- [Problem details]: Both the line with "orange triangle: moved 15 px right, 2 px down" and the line with "orange square: moved" in the records below must appear in the output, along with every line between them, exactly and with nothing added.

- [Records to process]:
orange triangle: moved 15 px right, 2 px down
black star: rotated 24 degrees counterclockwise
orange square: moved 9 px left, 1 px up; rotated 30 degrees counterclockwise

==

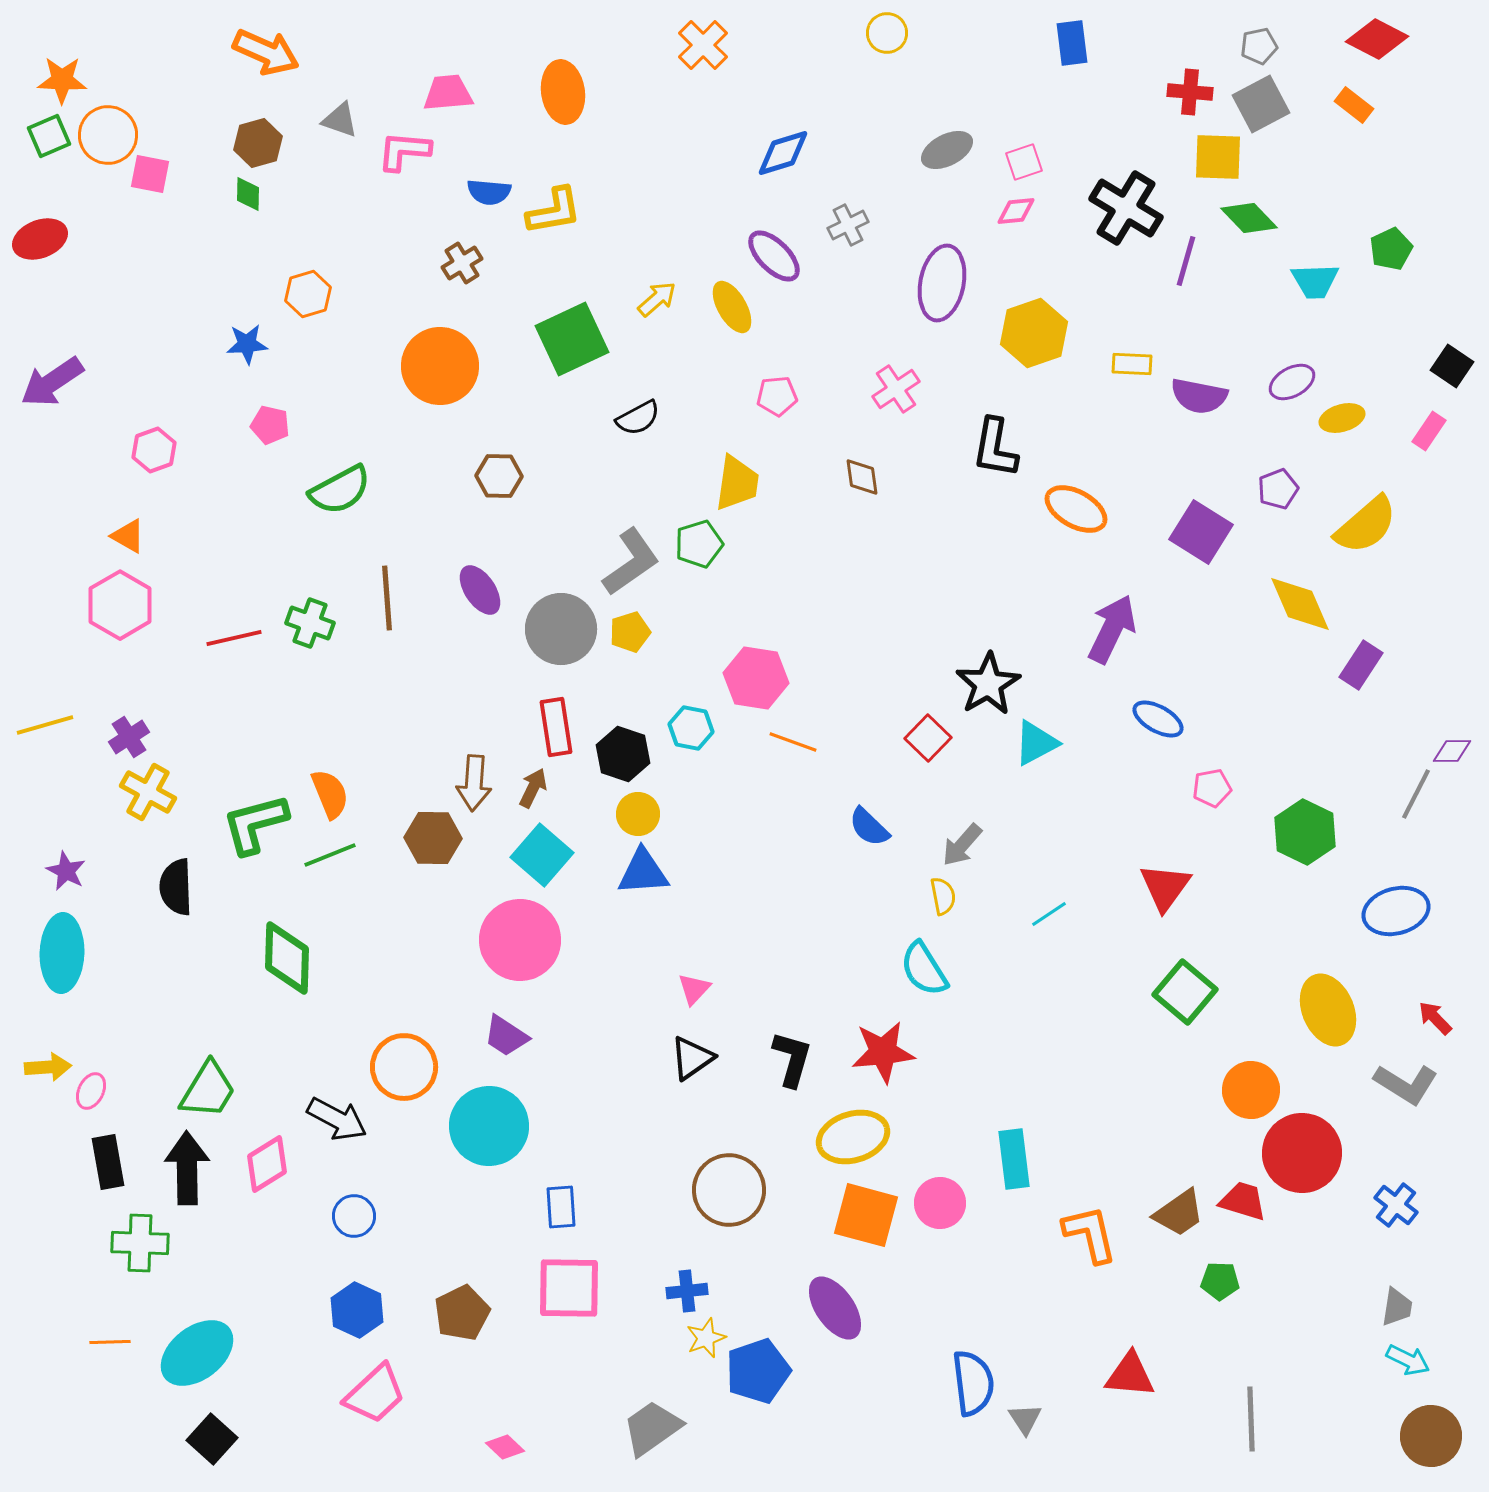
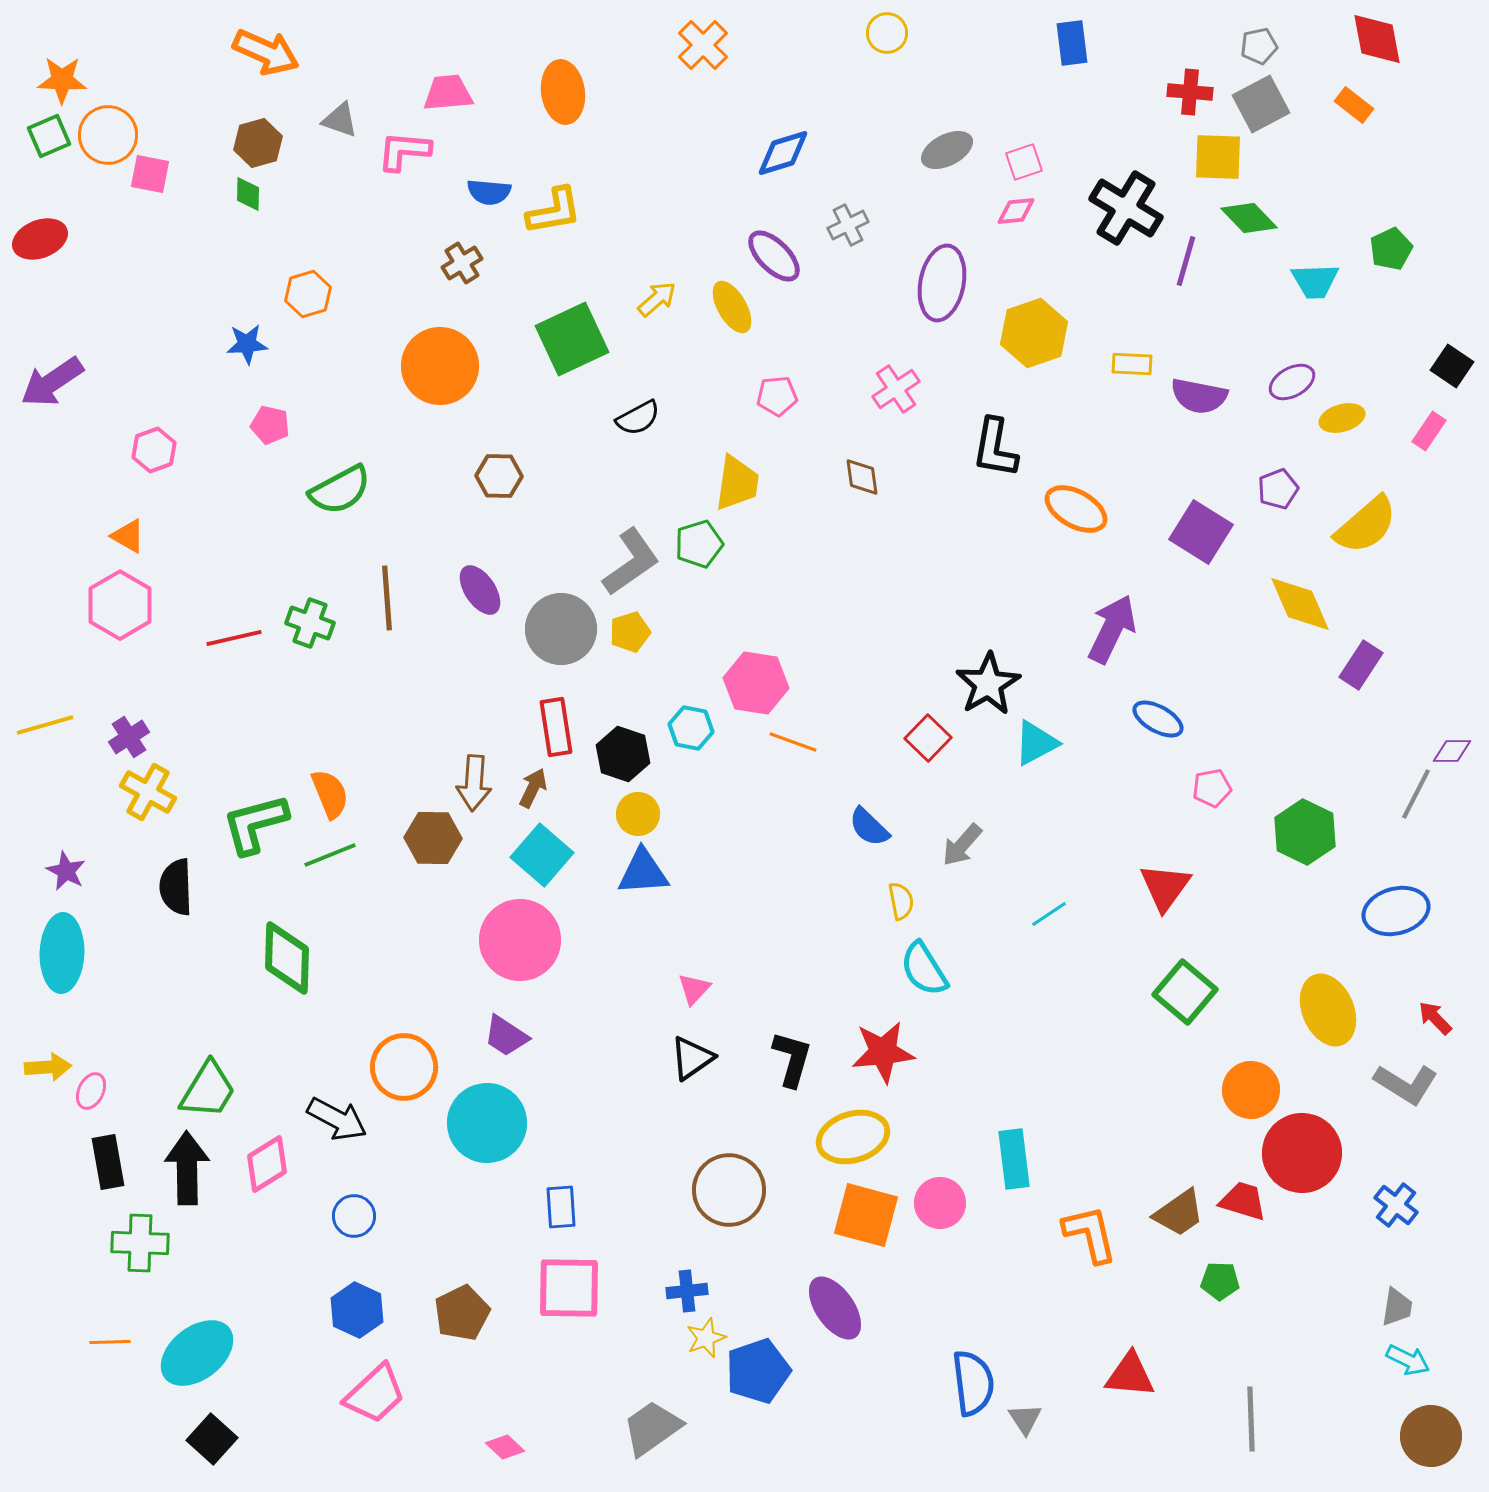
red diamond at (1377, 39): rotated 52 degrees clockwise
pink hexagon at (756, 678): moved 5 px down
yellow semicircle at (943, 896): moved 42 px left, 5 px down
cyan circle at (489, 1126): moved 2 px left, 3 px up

...

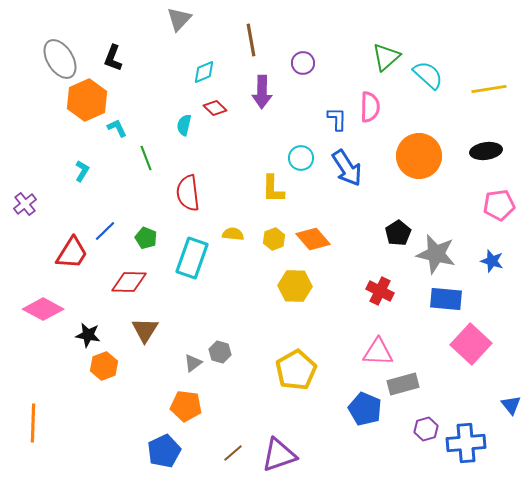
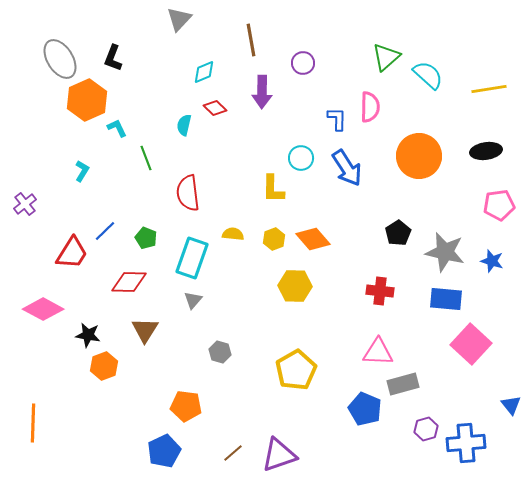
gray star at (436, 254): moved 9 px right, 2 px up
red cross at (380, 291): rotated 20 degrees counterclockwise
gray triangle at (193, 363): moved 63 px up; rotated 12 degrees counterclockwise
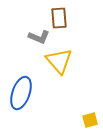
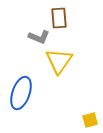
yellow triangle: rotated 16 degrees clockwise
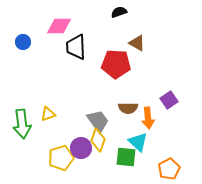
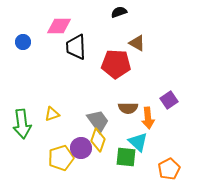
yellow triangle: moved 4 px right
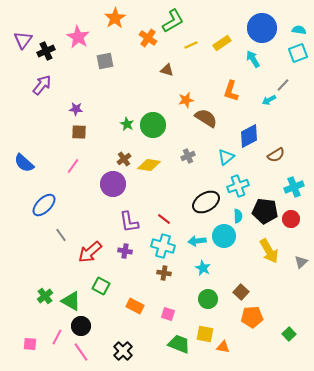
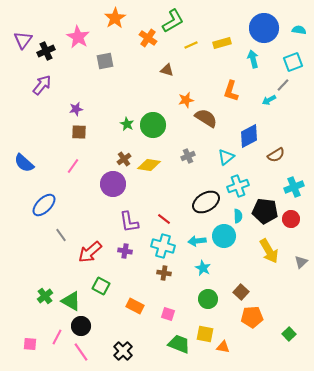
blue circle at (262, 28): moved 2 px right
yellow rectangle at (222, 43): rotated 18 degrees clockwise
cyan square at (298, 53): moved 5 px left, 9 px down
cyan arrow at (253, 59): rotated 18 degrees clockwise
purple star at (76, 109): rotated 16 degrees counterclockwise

- [Answer]:
orange triangle: moved 15 px right, 2 px down
black star: rotated 24 degrees counterclockwise
orange square: moved 9 px left, 1 px up; rotated 30 degrees counterclockwise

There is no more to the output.